WORK TASK: Give back, word for word, only the lines from the one containing "List all objects" to the end of the listing below.

SUPPLIED DATA:

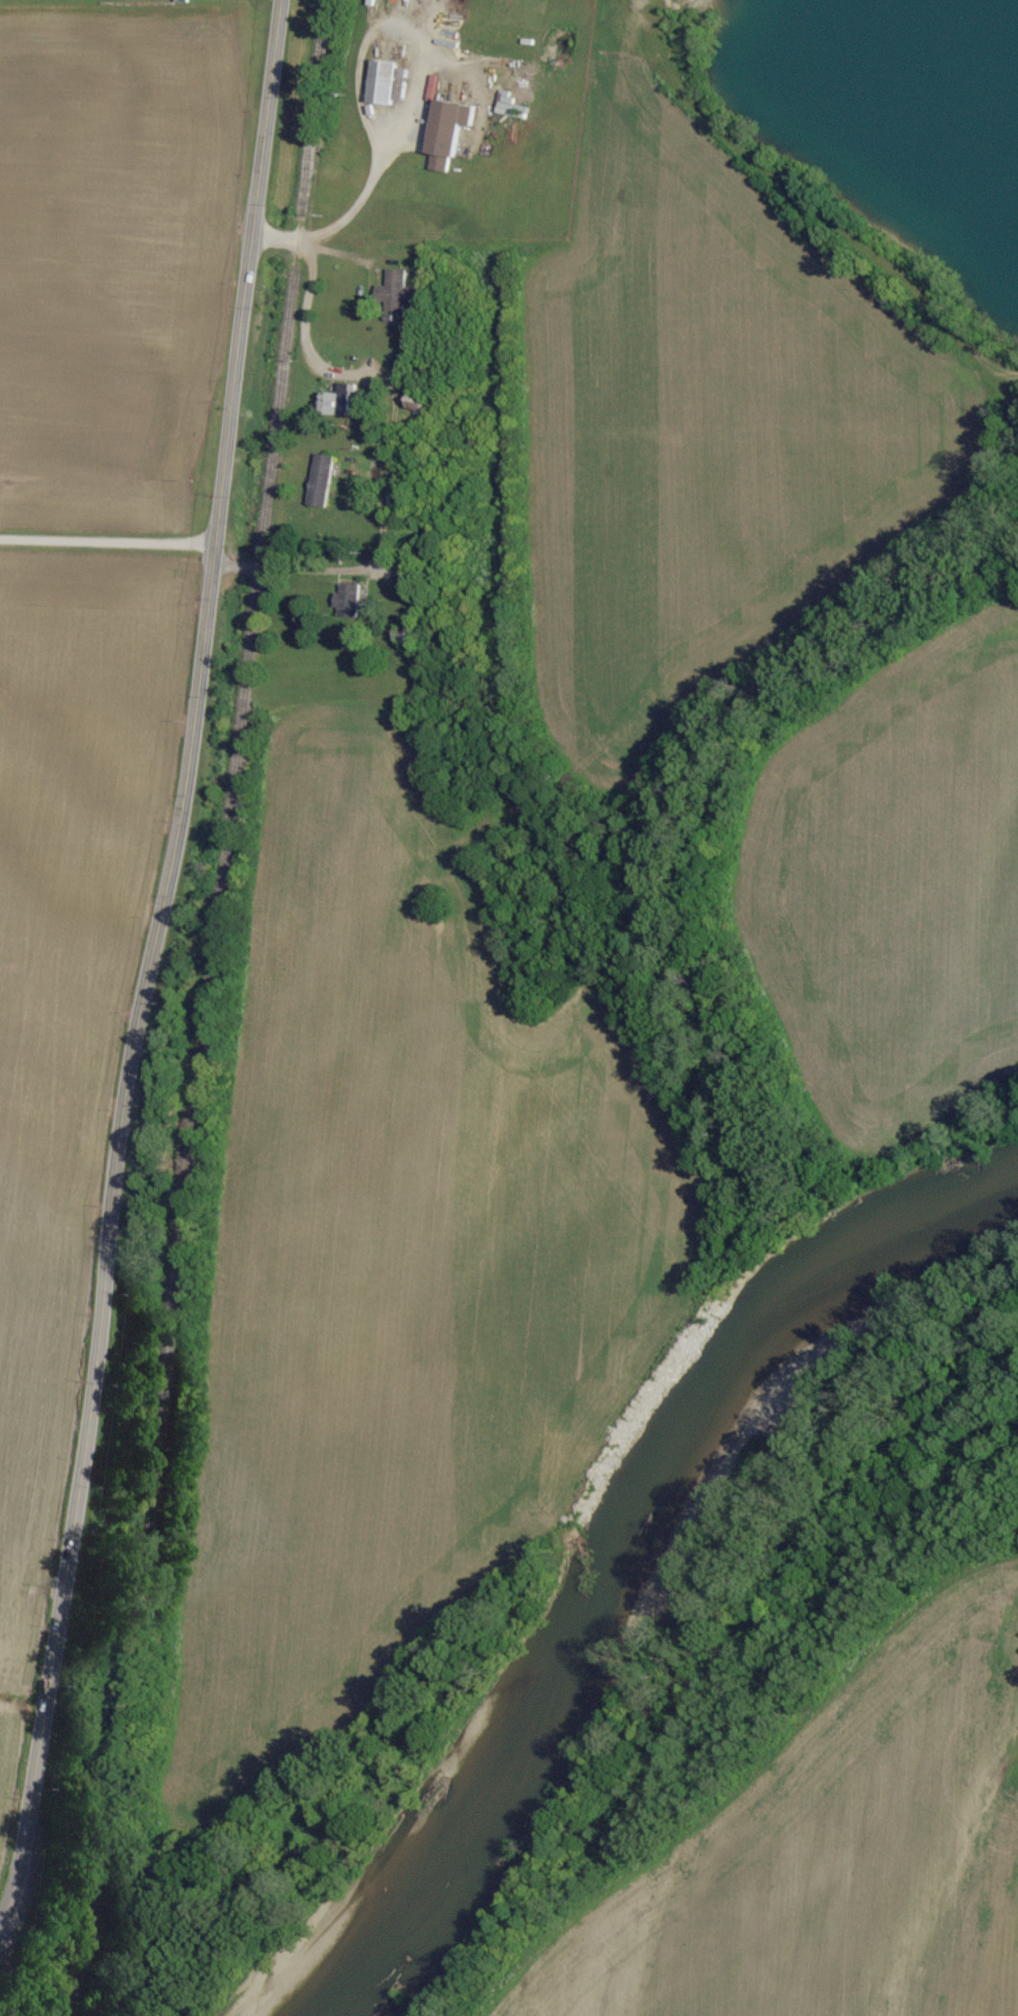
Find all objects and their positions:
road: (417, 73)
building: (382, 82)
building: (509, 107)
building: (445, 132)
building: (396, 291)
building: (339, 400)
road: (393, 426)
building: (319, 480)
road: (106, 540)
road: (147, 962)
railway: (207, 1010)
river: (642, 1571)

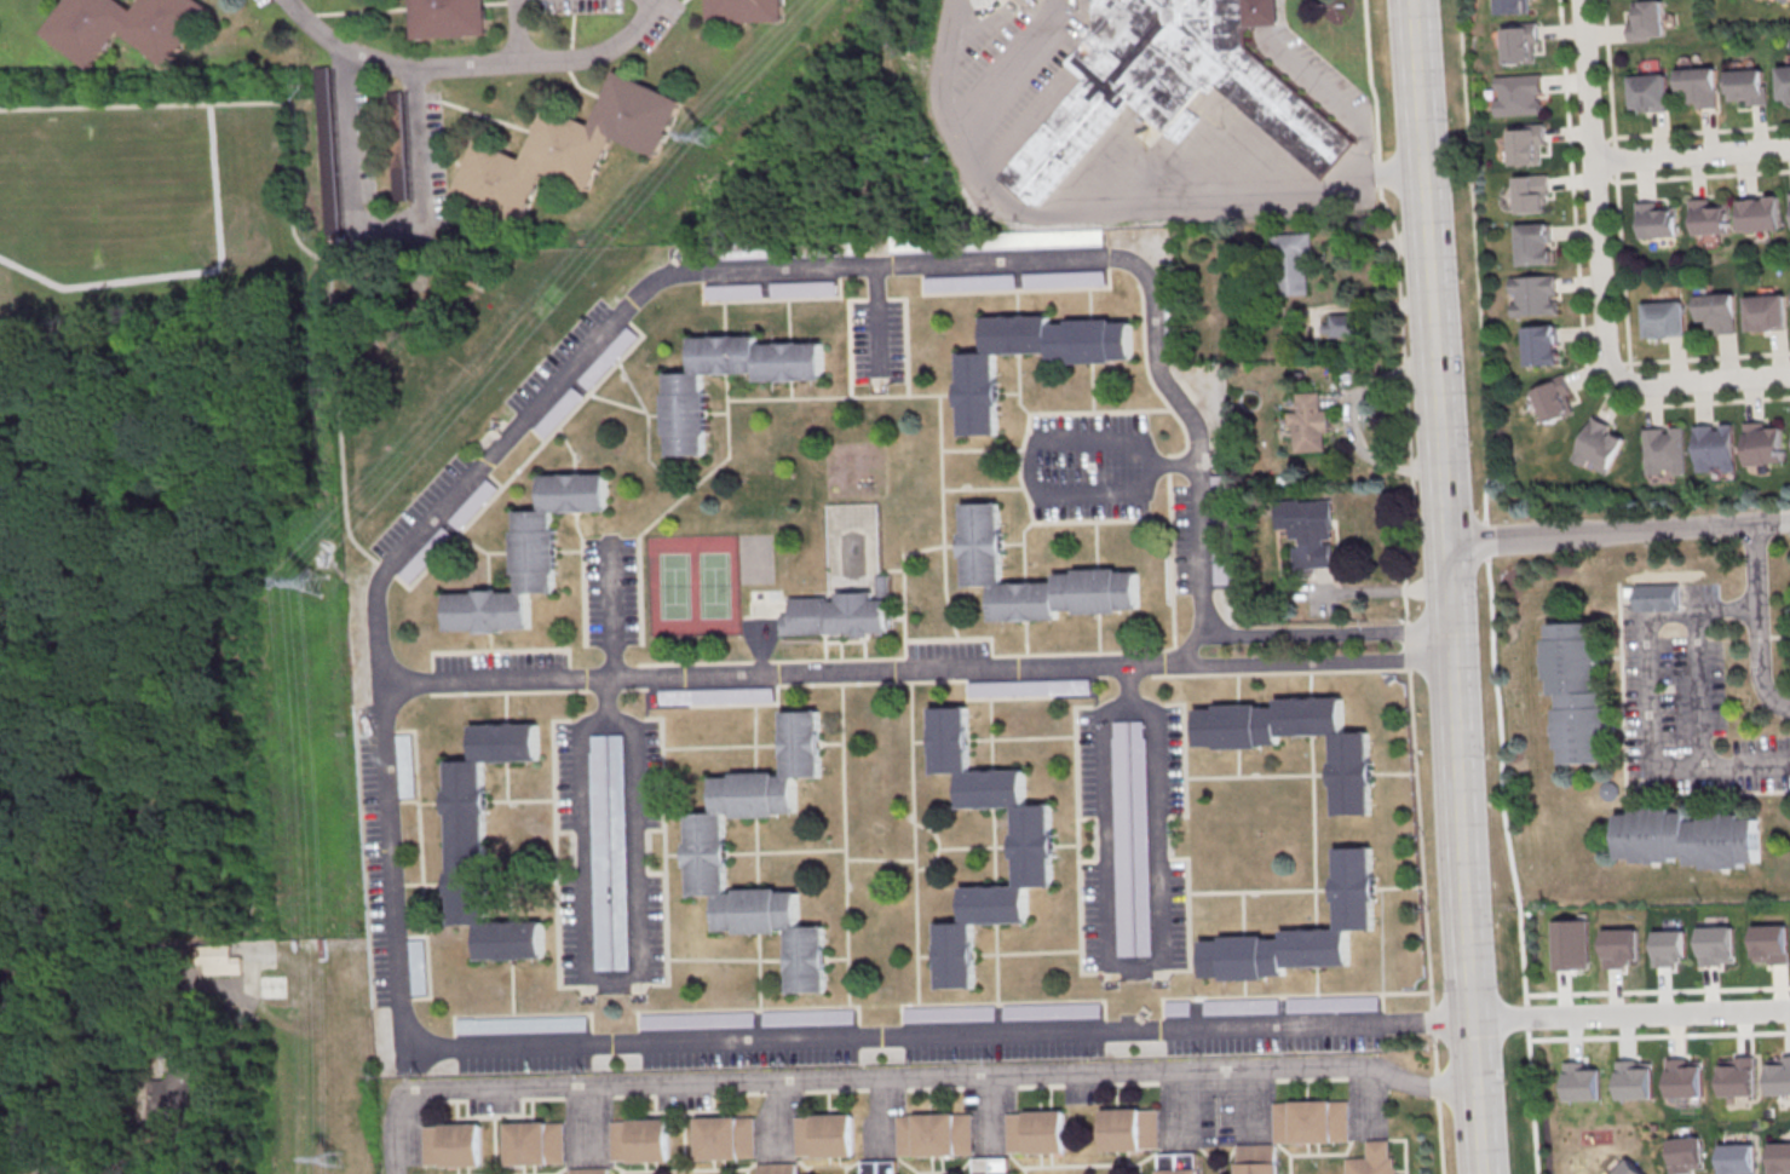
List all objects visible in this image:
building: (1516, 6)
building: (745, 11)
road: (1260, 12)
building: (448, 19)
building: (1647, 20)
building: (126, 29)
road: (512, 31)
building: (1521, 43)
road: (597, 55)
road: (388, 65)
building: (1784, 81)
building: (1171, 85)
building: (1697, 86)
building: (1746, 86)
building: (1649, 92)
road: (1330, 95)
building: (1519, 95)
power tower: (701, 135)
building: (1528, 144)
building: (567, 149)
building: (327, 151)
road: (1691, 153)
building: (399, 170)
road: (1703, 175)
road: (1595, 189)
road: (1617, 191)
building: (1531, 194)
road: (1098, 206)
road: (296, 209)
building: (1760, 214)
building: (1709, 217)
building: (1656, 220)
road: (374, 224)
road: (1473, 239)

RESULT:
List all objects visible in this image:
building: (1516, 6)
building: (745, 11)
road: (1260, 12)
building: (448, 19)
building: (1647, 20)
building: (126, 29)
road: (512, 31)
building: (1521, 43)
road: (597, 55)
road: (388, 65)
building: (1784, 81)
building: (1171, 85)
building: (1697, 86)
building: (1746, 86)
building: (1649, 92)
road: (1330, 95)
building: (1519, 95)
power tower: (701, 135)
building: (1528, 144)
building: (567, 149)
building: (327, 151)
road: (1691, 153)
building: (399, 170)
road: (1703, 175)
road: (1595, 189)
road: (1617, 191)
building: (1531, 194)
road: (1098, 206)
road: (296, 209)
building: (1760, 214)
building: (1709, 217)
building: (1656, 220)
road: (374, 224)
road: (1473, 239)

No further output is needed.